Look through the material below. Return exactly the lines from the one with "(400, 833) = (815, 356): red" through the one with "(471, 173) = (196, 443): purple", both included.

━━━

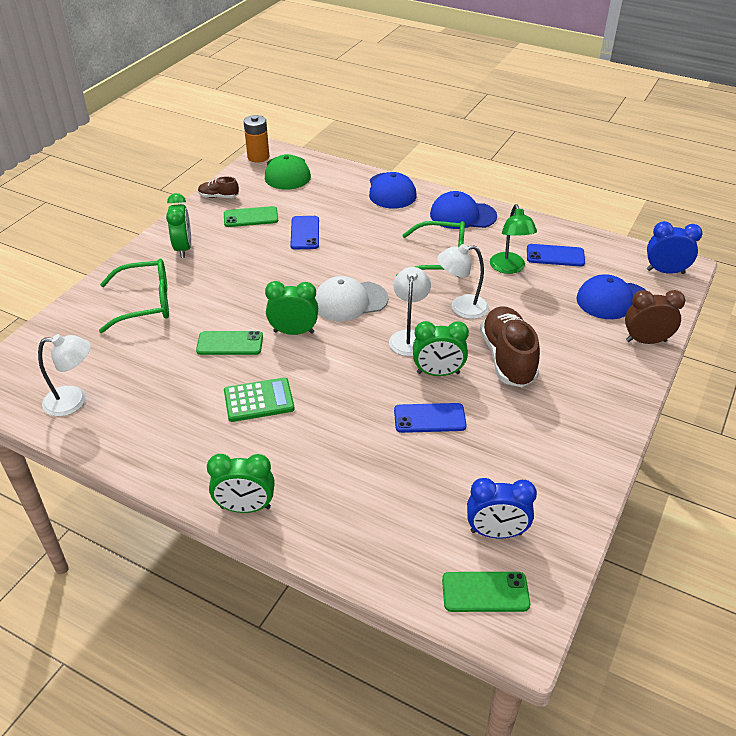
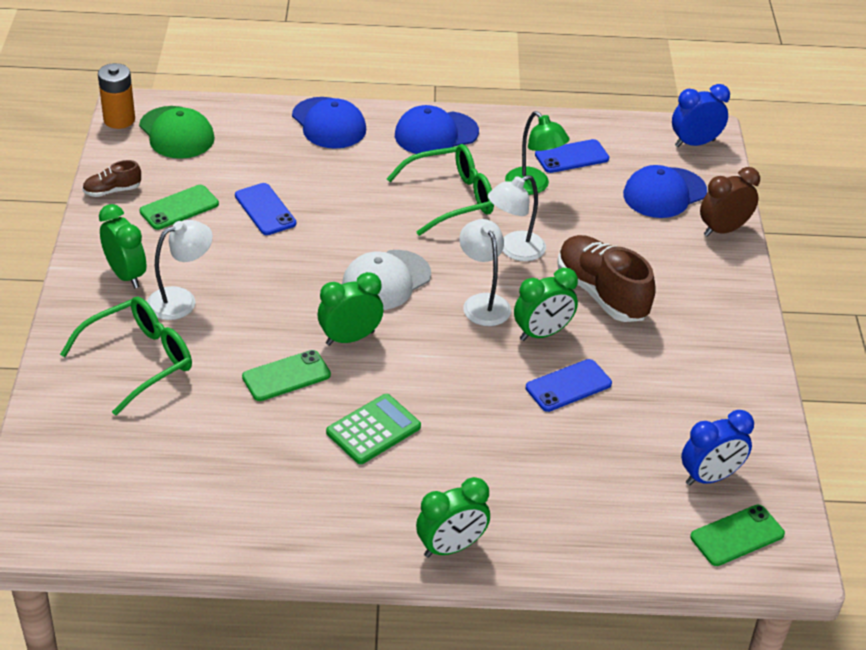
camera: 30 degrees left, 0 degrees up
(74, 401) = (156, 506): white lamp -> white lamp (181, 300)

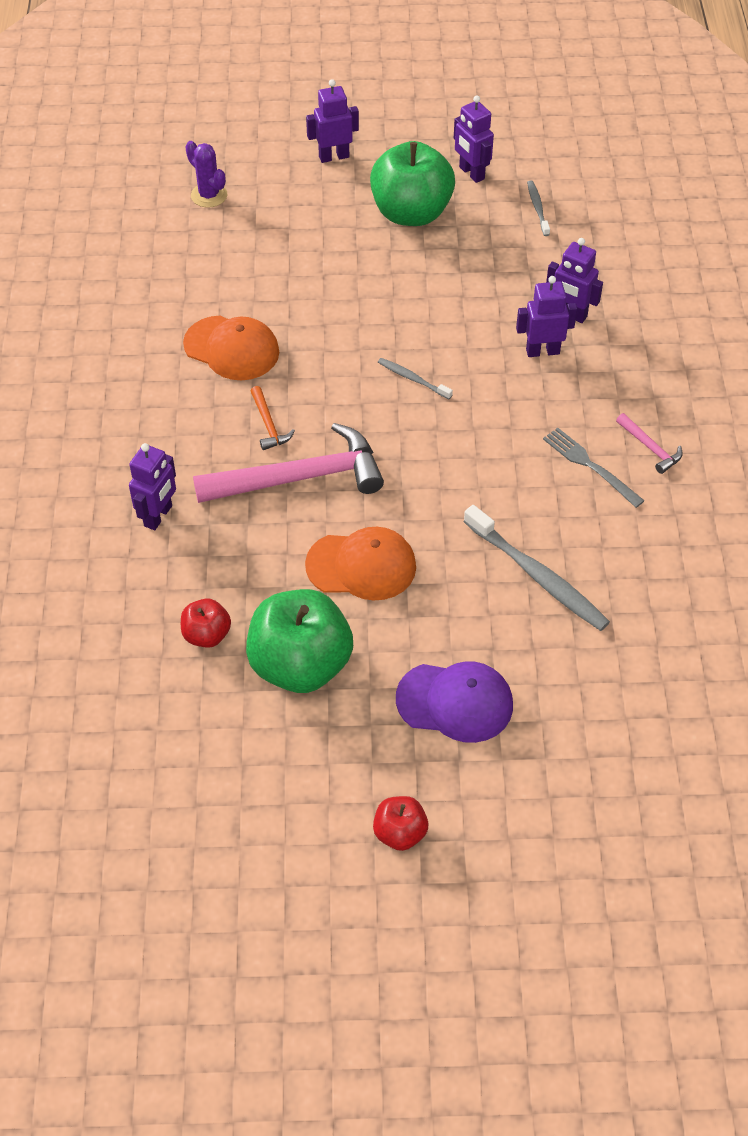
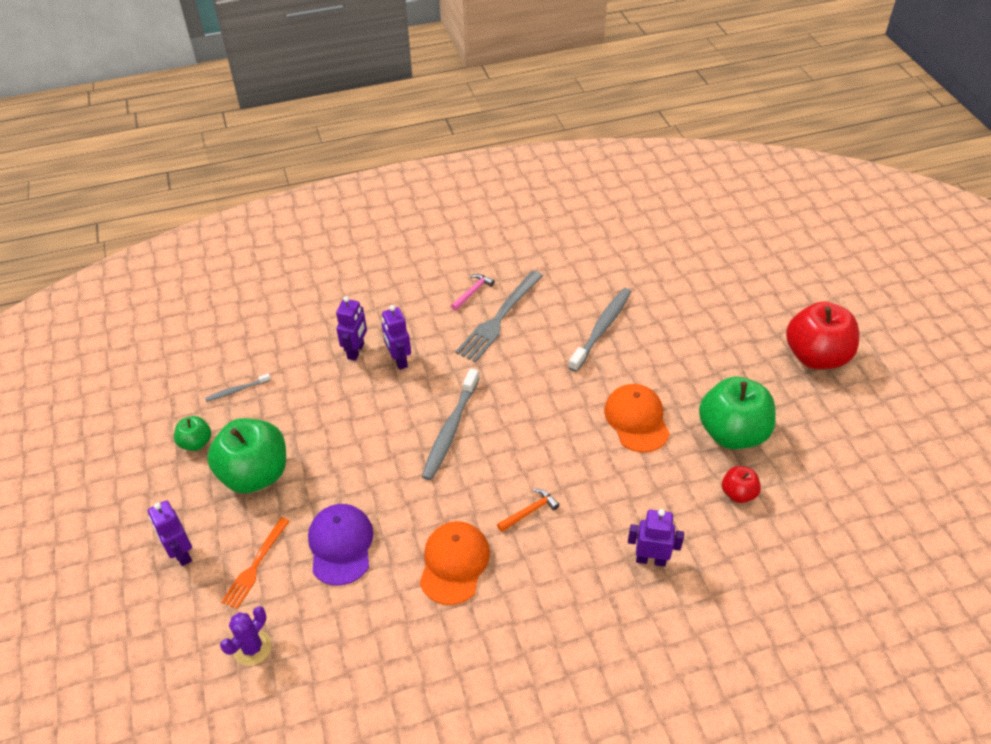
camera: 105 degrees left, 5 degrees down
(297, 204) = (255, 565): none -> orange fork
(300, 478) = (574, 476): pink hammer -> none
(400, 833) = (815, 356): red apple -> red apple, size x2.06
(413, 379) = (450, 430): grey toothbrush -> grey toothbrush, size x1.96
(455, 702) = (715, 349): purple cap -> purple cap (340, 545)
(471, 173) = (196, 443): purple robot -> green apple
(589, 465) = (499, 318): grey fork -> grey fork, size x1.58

━━━

> _Exercise output_
(400, 833) = (815, 356): red apple -> red apple, size x2.06
(413, 379) = (450, 430): grey toothbrush -> grey toothbrush, size x1.96
(455, 702) = (715, 349): purple cap -> purple cap (340, 545)
(471, 173) = (196, 443): purple robot -> green apple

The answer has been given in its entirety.